記録一覧 ▸
_ _ _
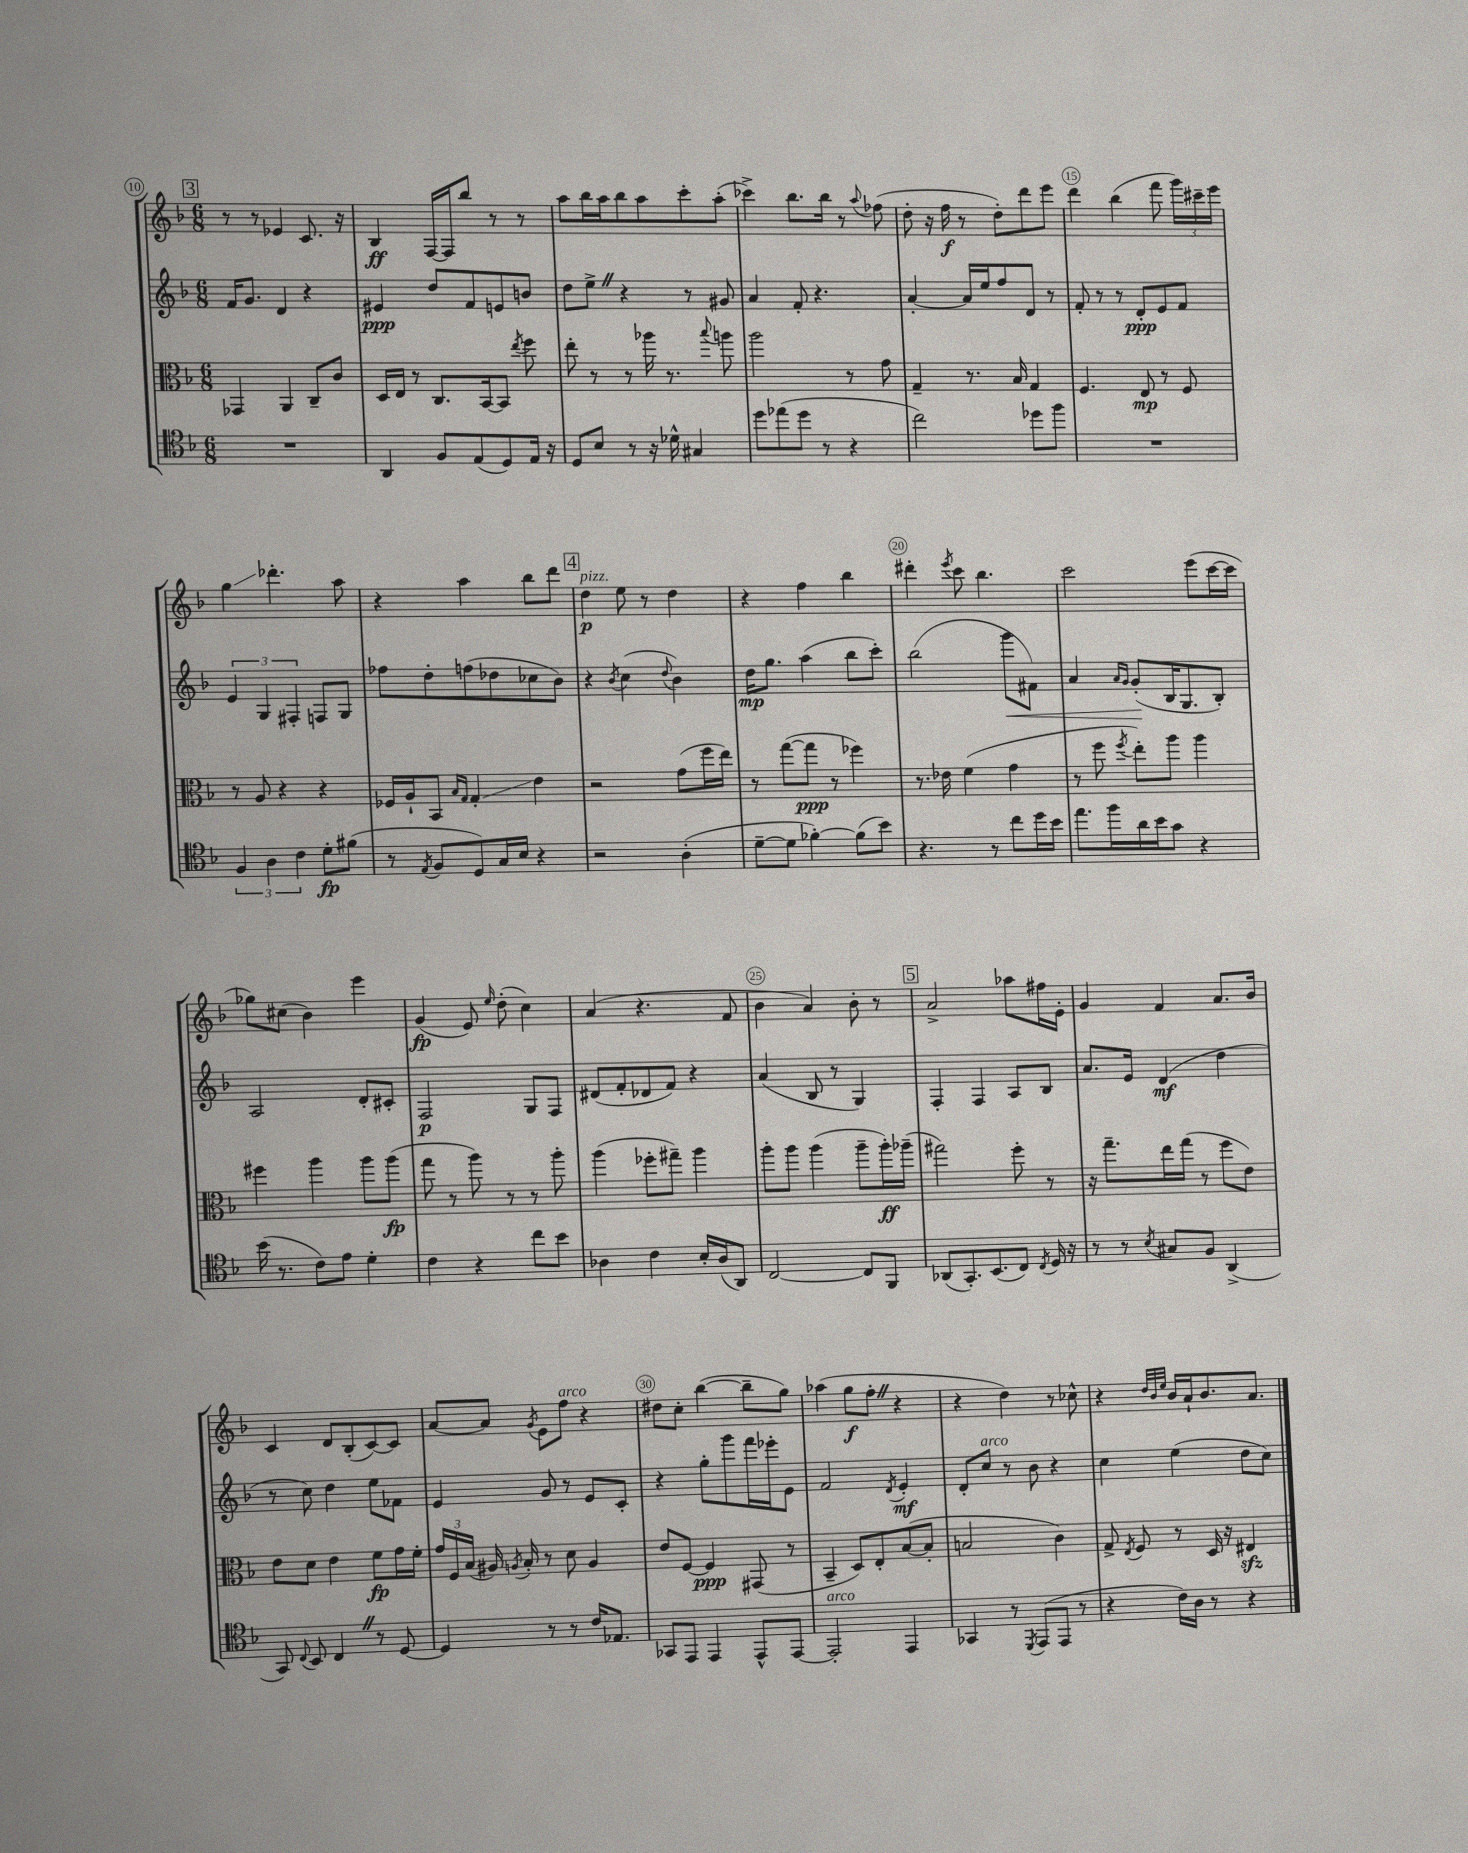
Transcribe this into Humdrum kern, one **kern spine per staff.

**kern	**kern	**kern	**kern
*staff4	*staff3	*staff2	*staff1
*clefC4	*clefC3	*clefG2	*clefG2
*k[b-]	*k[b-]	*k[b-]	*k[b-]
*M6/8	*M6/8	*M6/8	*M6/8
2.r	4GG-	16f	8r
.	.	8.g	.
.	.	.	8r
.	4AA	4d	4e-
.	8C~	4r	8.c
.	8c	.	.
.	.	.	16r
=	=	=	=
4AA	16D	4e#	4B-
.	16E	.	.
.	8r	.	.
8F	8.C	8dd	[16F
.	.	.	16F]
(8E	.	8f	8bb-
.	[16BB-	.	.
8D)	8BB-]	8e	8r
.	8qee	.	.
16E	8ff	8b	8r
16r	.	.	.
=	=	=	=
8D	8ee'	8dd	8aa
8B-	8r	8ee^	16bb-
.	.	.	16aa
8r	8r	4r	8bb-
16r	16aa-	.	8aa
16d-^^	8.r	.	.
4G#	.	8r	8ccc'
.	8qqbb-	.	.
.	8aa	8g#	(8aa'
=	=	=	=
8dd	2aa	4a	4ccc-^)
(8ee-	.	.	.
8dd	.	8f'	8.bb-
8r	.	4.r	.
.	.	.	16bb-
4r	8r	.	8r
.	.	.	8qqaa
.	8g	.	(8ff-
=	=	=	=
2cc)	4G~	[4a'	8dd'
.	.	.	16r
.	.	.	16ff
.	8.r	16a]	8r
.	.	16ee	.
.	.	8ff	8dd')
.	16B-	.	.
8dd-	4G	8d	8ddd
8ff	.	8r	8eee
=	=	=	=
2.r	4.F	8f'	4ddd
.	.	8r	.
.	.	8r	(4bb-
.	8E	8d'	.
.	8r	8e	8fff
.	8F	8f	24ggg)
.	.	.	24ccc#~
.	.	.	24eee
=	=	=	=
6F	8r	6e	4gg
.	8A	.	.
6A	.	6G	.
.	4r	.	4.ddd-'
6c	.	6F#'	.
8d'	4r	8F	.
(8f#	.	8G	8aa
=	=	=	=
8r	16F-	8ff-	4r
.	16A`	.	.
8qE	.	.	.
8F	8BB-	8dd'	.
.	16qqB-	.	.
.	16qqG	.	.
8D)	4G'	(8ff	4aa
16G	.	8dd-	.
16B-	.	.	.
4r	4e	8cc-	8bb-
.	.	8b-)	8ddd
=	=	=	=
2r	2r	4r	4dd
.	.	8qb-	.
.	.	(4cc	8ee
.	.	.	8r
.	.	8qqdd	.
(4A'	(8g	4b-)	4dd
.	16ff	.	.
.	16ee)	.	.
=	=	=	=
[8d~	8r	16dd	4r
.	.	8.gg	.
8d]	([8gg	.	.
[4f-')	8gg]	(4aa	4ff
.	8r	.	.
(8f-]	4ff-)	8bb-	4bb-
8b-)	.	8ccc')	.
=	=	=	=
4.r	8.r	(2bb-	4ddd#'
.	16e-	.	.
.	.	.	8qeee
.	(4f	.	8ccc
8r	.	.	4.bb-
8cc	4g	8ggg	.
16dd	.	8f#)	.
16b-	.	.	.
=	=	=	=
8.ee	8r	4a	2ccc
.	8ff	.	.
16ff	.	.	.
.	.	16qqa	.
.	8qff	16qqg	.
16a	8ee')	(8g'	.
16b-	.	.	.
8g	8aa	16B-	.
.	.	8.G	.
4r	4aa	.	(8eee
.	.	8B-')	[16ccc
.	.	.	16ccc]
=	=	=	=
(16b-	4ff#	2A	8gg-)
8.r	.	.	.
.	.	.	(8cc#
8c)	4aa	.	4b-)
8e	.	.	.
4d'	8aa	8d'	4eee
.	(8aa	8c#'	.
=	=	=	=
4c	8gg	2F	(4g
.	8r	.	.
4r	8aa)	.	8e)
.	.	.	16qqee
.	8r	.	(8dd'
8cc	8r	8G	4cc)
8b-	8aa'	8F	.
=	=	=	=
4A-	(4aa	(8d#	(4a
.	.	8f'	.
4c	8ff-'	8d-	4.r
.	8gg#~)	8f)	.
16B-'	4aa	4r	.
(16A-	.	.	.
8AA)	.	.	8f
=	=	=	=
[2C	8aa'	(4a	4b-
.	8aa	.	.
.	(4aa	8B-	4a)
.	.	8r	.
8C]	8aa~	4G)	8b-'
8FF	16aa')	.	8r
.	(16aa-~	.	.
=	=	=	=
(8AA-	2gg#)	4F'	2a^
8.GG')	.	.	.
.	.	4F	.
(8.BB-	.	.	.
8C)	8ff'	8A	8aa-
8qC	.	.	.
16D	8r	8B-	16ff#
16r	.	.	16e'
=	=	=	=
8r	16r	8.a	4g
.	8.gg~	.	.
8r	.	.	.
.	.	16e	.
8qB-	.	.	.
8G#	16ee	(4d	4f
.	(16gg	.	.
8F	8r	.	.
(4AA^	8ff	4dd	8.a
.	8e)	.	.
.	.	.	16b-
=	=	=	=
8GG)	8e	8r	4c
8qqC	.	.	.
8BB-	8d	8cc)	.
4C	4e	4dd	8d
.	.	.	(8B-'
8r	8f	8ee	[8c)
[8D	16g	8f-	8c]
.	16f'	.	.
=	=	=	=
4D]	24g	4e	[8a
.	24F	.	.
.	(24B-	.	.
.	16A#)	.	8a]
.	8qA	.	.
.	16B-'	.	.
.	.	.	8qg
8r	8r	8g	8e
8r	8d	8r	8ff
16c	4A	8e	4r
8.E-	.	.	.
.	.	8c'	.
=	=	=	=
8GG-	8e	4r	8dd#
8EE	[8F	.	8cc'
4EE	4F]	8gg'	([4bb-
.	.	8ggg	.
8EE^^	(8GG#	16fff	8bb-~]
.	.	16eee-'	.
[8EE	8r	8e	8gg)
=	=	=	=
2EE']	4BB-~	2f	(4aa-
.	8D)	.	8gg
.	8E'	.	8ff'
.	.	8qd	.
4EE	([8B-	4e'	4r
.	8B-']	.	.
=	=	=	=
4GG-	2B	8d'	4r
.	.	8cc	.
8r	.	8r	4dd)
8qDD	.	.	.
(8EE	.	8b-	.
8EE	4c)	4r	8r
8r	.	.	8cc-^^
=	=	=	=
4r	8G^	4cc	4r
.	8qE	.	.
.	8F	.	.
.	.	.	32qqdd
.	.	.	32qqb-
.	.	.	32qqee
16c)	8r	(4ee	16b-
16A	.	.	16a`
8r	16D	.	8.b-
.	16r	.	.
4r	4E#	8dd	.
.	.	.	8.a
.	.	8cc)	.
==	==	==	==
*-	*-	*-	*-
_ _ _
課題 ▸
上の行のうち、文字列「kern」を含む行はいくつありますか。その数のみをお答えください。

解答 ▸
2